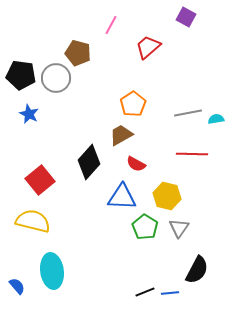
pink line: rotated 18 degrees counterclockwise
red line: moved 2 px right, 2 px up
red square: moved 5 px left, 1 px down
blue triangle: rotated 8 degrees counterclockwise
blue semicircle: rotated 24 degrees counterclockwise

**Task statement:** Revise the data by replacing every instance of "counterclockwise" with "clockwise" and leaving all other wording unchanged. Omit the pictures from your answer.

**Worked answer:**
pink line: rotated 18 degrees clockwise
red line: moved 2 px right, 2 px up
red square: moved 5 px left, 1 px down
blue triangle: rotated 8 degrees clockwise
blue semicircle: rotated 24 degrees clockwise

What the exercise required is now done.